§ **Data shown**:
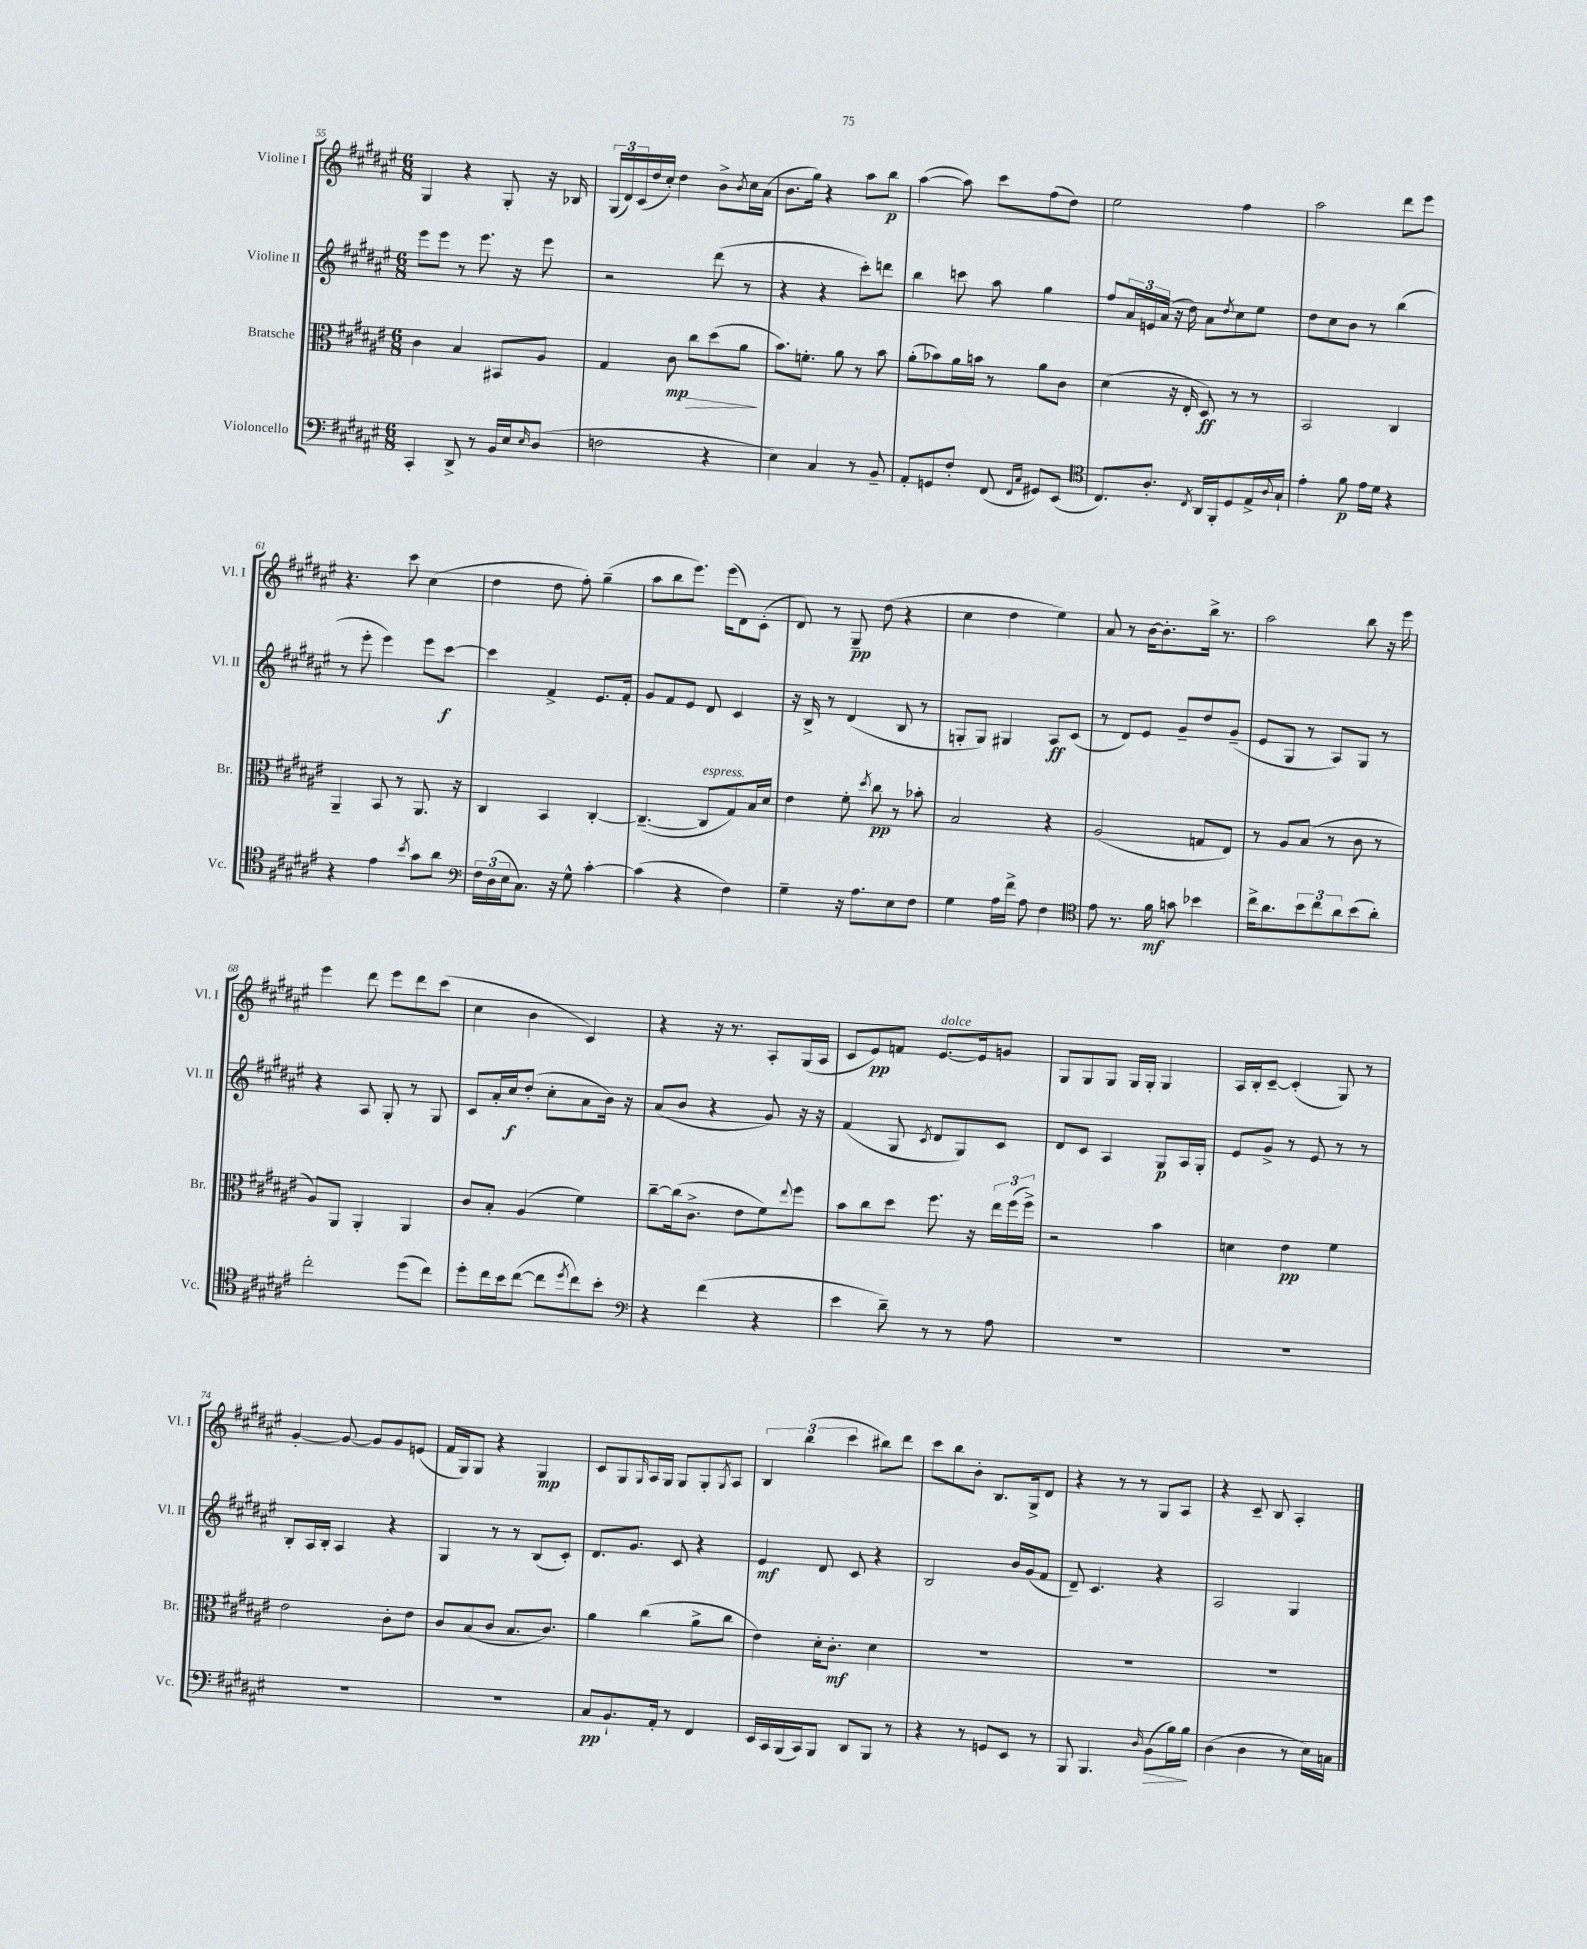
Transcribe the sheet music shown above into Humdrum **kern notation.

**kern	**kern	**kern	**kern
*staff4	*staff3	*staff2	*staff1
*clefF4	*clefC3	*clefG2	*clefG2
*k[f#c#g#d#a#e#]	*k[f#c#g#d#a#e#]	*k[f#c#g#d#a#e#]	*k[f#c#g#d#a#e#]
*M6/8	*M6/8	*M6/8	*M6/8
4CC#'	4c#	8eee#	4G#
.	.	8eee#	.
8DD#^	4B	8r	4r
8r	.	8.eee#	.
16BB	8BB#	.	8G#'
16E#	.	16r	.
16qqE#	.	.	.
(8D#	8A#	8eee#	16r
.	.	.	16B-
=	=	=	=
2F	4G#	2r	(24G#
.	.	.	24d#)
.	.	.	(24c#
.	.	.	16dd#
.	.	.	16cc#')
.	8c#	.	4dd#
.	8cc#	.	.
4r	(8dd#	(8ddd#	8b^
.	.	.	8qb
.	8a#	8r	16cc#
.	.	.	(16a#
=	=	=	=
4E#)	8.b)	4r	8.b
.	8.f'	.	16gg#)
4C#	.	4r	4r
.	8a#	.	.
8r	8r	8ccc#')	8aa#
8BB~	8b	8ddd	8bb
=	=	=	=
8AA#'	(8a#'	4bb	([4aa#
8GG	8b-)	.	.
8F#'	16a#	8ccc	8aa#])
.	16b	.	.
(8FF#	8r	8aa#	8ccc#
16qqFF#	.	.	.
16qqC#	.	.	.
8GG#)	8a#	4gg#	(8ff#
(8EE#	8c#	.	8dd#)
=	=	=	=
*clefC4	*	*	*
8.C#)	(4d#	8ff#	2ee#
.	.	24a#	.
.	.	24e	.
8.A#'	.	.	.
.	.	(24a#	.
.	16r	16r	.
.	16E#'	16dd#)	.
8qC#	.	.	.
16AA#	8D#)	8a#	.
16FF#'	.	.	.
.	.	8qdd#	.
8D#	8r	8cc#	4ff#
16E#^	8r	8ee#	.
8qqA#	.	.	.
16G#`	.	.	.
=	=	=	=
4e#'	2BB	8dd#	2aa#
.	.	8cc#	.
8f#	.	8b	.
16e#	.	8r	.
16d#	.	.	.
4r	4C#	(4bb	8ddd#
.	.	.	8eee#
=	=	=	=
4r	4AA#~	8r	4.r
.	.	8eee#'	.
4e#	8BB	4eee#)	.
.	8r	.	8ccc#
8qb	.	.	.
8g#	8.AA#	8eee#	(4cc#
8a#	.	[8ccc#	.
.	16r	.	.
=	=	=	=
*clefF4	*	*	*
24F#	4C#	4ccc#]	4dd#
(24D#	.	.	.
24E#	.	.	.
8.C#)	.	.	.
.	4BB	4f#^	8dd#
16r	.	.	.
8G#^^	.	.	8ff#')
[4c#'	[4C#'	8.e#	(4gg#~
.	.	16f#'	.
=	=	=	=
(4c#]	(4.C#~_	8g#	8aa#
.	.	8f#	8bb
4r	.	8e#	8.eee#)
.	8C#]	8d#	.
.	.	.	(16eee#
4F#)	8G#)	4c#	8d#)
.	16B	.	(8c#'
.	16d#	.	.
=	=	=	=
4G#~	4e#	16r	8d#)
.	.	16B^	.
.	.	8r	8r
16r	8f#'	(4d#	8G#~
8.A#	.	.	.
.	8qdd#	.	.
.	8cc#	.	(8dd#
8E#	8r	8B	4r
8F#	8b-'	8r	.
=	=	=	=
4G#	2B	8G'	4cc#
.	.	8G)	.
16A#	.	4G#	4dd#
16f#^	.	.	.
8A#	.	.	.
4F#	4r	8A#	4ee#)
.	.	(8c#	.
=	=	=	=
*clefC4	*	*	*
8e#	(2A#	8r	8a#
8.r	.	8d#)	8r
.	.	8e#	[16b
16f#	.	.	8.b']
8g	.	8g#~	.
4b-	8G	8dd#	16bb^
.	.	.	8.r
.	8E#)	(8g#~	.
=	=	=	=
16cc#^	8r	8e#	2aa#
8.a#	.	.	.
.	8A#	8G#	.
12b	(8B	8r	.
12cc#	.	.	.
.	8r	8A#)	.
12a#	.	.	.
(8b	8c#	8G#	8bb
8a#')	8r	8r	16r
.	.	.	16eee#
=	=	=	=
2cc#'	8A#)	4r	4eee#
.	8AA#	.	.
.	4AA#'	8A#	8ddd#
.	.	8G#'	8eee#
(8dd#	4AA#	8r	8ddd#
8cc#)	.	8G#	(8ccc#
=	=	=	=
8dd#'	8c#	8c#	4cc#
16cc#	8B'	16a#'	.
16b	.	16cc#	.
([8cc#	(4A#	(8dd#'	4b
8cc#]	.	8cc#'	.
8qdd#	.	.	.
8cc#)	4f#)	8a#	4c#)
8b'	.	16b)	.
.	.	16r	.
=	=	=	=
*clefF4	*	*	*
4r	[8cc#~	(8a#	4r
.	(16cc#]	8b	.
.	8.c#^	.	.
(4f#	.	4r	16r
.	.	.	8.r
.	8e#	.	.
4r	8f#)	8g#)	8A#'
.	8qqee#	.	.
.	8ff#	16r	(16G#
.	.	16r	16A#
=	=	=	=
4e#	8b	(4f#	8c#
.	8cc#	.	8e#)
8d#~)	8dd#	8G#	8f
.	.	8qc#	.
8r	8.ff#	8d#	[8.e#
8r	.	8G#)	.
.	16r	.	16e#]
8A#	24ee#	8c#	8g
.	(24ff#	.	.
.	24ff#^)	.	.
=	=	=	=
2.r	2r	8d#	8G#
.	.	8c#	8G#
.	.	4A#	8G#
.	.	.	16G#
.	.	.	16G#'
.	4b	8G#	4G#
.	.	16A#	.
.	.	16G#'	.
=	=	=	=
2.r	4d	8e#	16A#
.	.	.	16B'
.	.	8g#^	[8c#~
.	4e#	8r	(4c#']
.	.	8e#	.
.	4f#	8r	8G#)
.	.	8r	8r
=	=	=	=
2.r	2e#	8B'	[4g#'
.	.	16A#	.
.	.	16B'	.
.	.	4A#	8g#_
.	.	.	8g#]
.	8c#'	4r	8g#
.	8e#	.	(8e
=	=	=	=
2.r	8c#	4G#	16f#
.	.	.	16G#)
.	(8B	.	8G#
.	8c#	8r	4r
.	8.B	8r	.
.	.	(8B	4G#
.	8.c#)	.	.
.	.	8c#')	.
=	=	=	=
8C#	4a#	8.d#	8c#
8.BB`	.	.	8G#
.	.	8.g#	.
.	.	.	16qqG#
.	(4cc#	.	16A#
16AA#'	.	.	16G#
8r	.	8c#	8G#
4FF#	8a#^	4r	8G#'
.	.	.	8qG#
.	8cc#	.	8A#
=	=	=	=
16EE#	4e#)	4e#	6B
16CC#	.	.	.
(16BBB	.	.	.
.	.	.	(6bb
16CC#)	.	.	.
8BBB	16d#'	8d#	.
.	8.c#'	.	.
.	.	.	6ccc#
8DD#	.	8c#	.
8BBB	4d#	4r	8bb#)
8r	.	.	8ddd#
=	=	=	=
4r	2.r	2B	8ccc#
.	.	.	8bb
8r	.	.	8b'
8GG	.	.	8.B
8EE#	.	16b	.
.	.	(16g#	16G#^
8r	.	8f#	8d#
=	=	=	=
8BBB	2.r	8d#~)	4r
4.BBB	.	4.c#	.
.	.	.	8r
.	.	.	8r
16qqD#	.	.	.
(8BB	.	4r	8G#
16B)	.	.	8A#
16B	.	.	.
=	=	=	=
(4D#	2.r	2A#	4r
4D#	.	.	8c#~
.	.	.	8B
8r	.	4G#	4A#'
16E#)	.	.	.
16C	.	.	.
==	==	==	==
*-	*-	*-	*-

--

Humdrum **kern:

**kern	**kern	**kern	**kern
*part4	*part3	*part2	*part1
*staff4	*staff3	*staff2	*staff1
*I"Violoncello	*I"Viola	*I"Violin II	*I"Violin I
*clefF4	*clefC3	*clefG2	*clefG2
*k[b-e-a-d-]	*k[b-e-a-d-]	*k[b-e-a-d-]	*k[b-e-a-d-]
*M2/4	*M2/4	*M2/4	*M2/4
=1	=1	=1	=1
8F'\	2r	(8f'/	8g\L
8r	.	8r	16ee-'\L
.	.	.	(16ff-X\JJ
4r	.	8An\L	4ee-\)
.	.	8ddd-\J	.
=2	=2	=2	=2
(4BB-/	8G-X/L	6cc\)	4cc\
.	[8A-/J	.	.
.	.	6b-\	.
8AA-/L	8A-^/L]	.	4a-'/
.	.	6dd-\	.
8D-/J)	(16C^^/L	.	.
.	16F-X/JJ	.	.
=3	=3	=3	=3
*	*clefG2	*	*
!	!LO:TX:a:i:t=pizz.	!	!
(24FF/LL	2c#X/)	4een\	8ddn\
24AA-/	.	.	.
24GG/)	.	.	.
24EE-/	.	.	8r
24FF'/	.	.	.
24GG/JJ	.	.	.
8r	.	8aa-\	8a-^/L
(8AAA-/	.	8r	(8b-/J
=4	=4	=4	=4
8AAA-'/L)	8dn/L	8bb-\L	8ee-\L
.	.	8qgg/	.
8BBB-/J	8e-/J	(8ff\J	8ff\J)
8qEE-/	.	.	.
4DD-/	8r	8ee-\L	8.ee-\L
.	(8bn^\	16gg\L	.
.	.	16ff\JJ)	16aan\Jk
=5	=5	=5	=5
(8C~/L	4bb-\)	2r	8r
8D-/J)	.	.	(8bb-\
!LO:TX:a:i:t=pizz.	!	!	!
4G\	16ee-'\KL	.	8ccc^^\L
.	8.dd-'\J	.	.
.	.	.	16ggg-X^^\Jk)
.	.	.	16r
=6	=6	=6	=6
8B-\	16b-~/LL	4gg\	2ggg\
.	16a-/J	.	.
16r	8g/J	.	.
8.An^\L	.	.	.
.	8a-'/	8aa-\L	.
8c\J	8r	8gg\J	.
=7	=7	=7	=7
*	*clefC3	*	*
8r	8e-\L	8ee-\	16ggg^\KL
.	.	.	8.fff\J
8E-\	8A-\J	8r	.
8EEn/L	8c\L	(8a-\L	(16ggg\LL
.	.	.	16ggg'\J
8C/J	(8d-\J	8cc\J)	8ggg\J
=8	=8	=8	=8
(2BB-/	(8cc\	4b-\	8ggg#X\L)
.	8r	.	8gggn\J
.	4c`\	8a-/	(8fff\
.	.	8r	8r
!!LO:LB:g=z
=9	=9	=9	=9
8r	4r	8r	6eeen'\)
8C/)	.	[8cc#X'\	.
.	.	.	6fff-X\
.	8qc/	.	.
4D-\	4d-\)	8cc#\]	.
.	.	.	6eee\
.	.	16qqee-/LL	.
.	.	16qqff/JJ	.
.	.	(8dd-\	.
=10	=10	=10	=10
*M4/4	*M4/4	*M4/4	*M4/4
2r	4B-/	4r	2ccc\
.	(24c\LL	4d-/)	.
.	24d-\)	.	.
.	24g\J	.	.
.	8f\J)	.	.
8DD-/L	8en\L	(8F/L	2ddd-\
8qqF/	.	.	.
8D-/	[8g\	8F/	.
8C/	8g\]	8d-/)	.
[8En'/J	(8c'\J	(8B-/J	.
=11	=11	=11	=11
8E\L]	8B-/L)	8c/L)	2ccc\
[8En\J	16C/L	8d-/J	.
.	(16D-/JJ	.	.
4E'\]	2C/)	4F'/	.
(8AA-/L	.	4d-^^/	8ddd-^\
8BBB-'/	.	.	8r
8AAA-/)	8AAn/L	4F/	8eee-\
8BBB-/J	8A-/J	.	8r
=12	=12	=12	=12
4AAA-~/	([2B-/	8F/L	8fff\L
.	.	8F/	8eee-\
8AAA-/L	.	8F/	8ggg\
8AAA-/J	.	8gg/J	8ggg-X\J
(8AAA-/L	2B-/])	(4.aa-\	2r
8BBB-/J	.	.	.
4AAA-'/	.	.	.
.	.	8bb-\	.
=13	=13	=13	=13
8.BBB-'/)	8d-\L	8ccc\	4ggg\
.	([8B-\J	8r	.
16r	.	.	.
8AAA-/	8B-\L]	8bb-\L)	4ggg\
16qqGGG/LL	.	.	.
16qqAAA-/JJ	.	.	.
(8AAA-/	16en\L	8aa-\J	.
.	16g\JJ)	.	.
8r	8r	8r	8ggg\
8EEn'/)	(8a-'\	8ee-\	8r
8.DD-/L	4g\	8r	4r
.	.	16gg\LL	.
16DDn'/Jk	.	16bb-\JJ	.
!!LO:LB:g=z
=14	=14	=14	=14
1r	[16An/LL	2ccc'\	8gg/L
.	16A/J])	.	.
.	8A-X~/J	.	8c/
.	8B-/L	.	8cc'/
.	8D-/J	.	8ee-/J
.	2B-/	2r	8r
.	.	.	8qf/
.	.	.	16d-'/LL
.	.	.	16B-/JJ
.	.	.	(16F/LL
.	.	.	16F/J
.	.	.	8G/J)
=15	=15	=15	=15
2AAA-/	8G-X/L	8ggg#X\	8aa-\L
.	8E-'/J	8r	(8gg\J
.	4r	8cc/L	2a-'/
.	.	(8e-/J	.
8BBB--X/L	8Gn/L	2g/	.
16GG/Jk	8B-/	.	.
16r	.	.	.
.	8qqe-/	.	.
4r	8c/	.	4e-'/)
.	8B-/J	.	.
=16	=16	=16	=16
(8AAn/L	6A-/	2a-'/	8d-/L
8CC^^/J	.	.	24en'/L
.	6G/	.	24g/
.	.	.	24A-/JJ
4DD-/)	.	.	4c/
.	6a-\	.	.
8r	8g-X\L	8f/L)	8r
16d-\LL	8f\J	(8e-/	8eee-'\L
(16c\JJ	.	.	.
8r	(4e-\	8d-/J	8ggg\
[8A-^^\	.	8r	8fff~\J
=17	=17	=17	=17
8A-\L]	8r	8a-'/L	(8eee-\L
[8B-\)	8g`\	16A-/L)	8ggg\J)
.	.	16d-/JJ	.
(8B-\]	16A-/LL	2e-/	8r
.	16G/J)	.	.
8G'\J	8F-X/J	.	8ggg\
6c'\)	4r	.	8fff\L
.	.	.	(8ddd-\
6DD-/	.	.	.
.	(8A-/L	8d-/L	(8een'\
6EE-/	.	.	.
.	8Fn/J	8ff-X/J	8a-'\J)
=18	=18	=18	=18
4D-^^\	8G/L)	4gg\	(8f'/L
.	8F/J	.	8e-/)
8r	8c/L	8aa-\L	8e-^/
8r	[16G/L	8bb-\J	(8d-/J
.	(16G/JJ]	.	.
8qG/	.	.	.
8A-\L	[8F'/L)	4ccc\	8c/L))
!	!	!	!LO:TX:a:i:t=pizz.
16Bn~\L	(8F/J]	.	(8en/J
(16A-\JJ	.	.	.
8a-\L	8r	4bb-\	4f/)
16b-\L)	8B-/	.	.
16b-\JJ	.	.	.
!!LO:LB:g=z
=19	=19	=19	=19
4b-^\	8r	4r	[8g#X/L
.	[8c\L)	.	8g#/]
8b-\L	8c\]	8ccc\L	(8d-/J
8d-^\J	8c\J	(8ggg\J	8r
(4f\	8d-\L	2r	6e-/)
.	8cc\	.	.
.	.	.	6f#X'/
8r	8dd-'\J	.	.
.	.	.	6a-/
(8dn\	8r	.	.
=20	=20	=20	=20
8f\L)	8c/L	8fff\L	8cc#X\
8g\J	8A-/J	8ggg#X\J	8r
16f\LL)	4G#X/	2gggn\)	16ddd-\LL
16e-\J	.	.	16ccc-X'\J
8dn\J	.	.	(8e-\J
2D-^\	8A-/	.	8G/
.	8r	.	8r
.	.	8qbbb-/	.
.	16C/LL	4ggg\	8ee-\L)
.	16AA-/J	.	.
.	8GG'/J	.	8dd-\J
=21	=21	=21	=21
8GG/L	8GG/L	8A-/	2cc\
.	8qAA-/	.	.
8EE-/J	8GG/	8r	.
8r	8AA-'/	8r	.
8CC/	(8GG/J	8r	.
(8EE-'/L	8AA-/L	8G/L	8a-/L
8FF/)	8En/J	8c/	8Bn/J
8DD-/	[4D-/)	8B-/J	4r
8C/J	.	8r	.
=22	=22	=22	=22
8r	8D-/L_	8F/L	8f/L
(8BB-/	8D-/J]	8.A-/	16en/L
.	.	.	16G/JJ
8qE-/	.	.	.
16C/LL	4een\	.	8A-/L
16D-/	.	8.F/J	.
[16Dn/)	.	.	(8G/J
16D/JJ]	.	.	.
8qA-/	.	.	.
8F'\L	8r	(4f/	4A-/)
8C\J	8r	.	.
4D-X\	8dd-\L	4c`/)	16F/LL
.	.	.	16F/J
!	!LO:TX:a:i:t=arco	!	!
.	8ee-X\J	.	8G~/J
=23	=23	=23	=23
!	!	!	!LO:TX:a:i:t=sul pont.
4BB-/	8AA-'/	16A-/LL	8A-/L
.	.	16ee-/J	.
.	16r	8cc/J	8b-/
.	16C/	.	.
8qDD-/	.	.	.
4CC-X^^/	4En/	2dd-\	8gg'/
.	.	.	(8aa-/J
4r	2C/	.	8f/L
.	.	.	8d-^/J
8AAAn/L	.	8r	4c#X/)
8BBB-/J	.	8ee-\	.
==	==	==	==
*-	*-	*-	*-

§ **Exercise**: Count the lines in the records above that contain the string "pizz". Reply with the number alone.

§ **Solution to this problem**: 3